■ **RECORDS PROVIDED**
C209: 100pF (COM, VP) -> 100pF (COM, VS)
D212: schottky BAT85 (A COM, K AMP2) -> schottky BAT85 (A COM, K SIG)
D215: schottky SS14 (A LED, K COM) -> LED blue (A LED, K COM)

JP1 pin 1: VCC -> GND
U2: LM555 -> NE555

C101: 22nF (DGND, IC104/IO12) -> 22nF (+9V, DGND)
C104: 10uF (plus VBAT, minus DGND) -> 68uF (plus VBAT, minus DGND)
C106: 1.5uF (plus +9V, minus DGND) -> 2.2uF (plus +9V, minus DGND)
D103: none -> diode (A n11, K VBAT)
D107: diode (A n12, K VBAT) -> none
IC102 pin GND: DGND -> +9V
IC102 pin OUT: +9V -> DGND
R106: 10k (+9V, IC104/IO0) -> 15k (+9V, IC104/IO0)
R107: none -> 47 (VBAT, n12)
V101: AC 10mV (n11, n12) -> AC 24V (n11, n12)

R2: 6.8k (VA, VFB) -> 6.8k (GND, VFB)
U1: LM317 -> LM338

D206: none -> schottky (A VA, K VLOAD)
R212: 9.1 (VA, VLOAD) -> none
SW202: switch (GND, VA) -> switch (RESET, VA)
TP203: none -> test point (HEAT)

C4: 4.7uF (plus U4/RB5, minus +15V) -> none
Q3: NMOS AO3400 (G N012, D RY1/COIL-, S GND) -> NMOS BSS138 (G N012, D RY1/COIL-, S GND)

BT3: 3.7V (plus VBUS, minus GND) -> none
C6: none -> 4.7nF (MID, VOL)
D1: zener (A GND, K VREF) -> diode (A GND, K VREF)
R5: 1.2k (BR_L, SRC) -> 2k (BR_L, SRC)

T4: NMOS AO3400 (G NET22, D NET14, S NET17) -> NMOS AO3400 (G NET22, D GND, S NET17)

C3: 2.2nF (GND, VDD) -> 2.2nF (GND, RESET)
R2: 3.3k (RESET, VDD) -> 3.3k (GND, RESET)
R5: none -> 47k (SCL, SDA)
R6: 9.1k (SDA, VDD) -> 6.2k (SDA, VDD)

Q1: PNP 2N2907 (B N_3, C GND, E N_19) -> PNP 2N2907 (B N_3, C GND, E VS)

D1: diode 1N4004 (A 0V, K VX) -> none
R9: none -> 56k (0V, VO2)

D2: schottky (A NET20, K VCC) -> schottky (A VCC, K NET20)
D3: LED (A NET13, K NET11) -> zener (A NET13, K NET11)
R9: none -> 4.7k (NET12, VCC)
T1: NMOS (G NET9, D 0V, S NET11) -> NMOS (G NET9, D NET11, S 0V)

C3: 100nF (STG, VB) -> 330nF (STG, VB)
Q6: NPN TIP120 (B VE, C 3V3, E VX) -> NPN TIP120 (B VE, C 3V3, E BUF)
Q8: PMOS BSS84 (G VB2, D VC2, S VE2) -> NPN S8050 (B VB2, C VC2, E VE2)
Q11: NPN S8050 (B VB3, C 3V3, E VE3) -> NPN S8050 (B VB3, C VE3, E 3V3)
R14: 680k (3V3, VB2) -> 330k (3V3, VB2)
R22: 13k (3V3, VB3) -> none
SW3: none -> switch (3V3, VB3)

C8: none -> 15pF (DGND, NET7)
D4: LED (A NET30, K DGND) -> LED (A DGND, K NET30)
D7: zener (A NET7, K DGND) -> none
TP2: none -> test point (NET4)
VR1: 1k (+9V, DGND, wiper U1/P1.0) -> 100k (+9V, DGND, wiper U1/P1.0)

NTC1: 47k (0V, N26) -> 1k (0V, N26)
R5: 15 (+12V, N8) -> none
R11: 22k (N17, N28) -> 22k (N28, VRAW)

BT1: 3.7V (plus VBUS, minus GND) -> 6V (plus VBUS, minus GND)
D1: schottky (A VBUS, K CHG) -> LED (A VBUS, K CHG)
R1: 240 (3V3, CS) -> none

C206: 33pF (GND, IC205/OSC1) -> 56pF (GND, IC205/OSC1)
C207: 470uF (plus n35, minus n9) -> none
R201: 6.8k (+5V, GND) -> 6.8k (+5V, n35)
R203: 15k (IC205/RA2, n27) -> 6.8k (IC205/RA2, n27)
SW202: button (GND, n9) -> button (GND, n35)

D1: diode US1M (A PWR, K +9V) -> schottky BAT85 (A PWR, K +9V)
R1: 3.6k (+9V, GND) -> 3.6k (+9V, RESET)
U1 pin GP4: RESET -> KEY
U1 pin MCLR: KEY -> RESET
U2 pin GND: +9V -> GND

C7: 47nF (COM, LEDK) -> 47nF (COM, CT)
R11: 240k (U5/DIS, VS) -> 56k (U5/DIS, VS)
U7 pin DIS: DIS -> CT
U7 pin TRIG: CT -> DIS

■ **TASK DESCRIPTION**
Each line in the entries above, starting at the line with "D4: LED (A NET30, K" and ending at the line with "R5: 15 (+12V, N8) -> none", is to be printed exactly, and only those lines.

■ **OUTPUT FOR THIS TASK**
D4: LED (A NET30, K DGND) -> LED (A DGND, K NET30)
D7: zener (A NET7, K DGND) -> none
TP2: none -> test point (NET4)
VR1: 1k (+9V, DGND, wiper U1/P1.0) -> 100k (+9V, DGND, wiper U1/P1.0)

NTC1: 47k (0V, N26) -> 1k (0V, N26)
R5: 15 (+12V, N8) -> none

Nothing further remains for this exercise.